[Start of Attachment]

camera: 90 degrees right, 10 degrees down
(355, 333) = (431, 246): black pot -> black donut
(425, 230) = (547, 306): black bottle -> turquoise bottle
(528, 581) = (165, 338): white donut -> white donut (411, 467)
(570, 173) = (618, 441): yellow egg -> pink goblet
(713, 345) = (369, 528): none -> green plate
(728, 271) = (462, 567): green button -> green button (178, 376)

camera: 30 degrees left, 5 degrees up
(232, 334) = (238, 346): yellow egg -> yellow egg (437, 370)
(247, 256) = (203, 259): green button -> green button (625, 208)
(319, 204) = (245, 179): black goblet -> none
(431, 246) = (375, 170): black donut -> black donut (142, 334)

[End of Attachment]
[Start of Attachment]

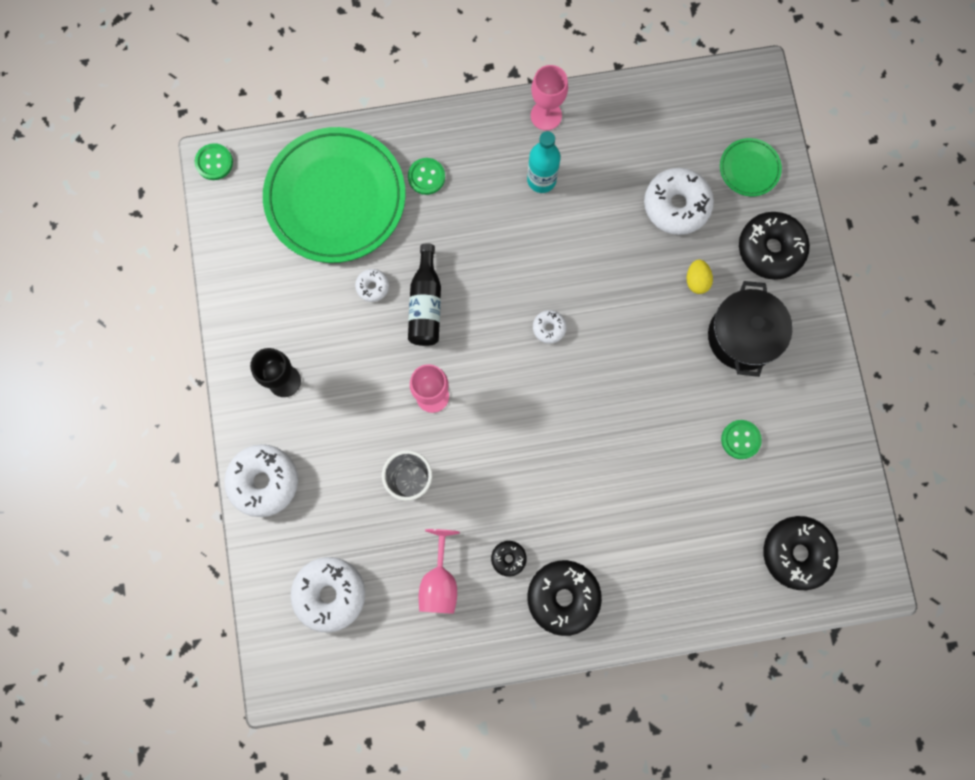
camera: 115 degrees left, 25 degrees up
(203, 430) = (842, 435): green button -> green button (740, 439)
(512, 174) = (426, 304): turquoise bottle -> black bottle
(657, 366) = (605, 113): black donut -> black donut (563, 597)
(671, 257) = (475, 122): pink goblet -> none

[End of Attachment]
[Start of Attachment]

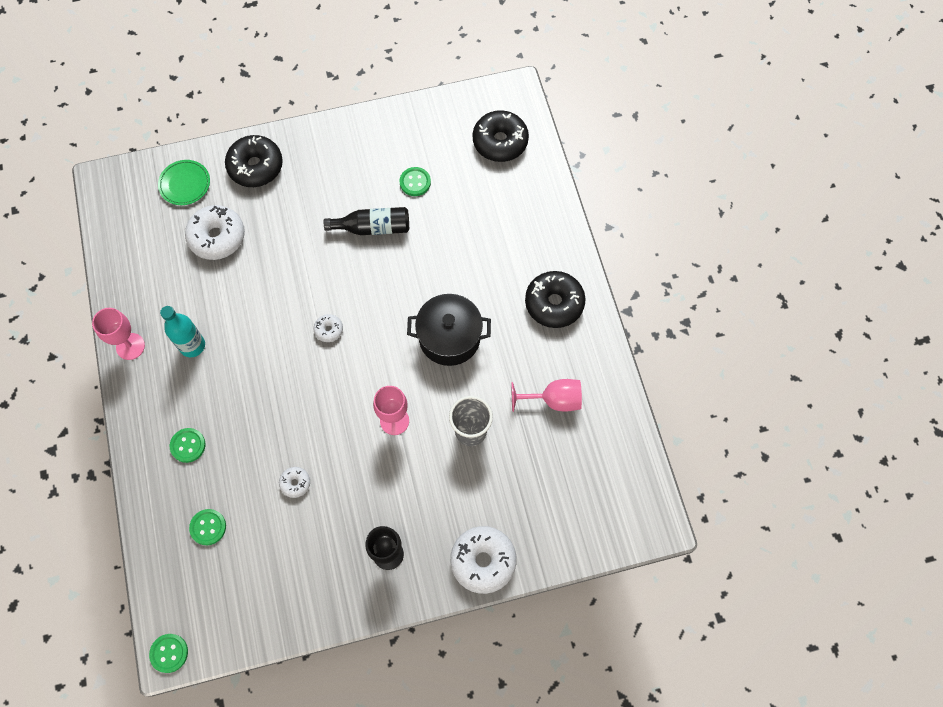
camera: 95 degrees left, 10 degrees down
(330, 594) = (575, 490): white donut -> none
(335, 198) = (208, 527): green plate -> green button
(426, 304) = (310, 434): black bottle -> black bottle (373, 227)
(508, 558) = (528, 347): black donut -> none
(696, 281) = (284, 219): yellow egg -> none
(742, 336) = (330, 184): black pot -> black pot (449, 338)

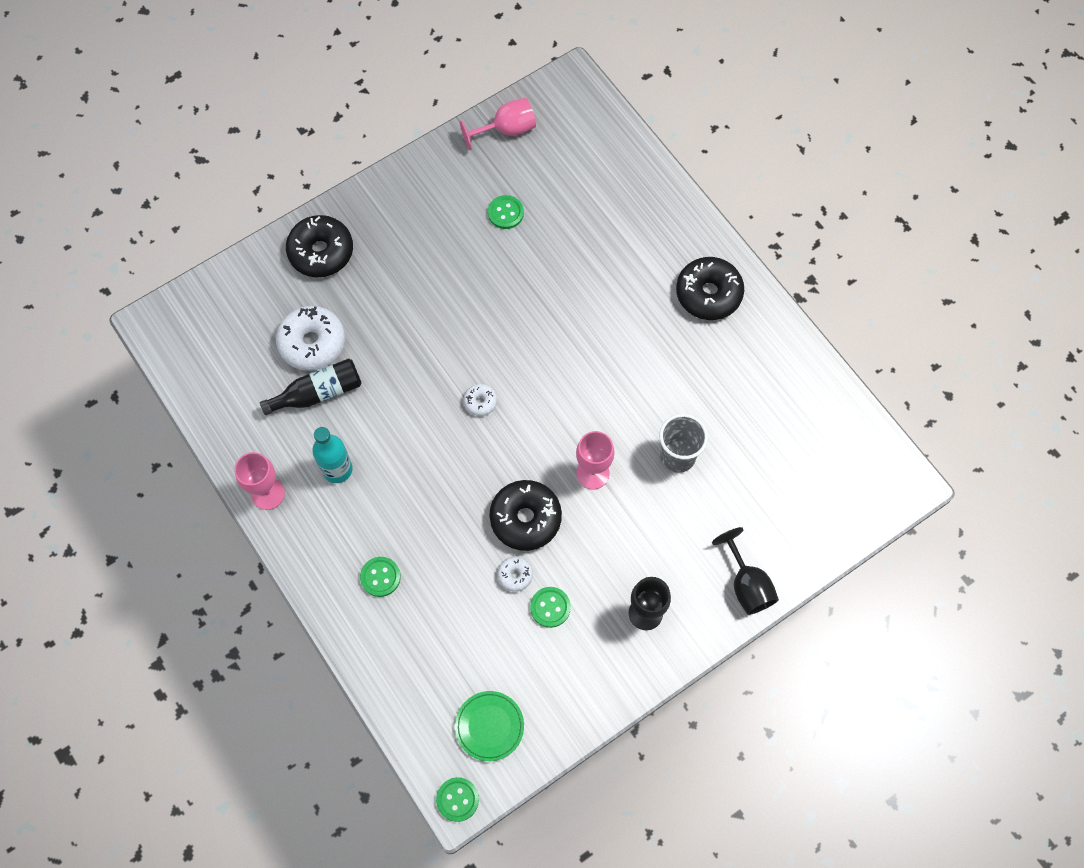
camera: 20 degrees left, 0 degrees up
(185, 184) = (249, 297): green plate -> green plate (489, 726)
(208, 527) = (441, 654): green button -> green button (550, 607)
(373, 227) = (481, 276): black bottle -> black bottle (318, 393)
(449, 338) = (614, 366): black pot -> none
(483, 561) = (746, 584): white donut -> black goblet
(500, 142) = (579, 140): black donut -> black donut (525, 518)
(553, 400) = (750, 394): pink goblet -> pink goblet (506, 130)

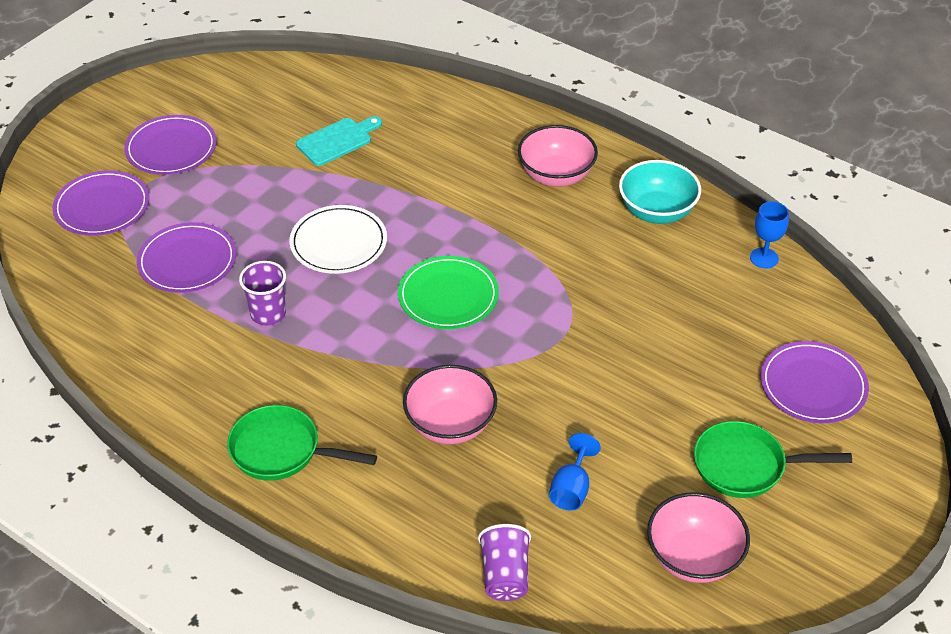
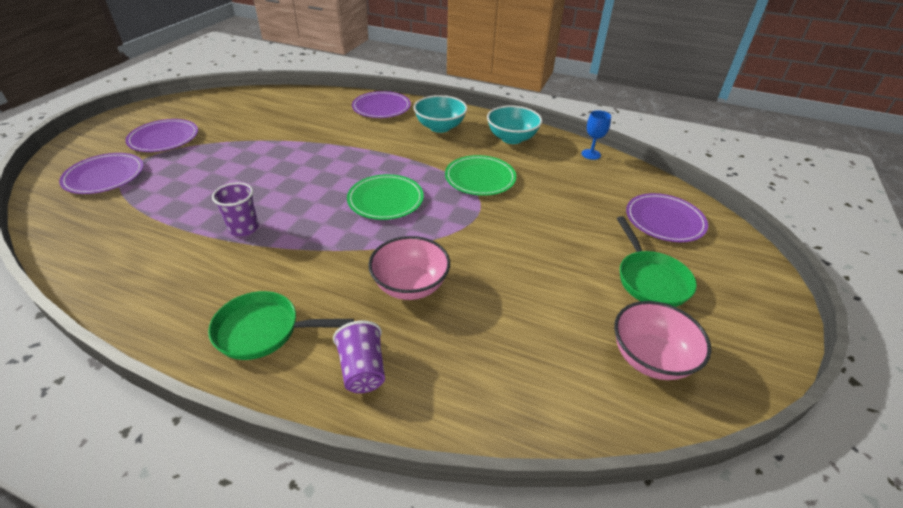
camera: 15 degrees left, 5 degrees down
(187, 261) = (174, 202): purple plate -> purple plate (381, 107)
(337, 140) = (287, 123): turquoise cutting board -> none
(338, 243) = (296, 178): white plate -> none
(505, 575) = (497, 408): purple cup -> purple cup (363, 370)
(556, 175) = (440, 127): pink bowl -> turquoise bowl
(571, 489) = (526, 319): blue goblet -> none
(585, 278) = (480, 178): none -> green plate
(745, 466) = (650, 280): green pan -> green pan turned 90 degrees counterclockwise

[End of Attachment]

What you need to do: Among the entries above, find the line with "(696, 281) = (284, 219): yellow egg -> none" and repeat exactly from there through the line with "(449, 338) = (614, 366): black pot -> none", leaving out the pictures.

Solution for this exercise:
(696, 281) = (284, 219): yellow egg -> none
(742, 336) = (330, 184): black pot -> black pot (449, 338)

camera: 20 degrees left, 0 degrees up
(185, 184) = (249, 297): green plate -> green plate (489, 726)
(208, 527) = (441, 654): green button -> green button (550, 607)
(373, 227) = (481, 276): black bottle -> black bottle (318, 393)
(449, 338) = (614, 366): black pot -> none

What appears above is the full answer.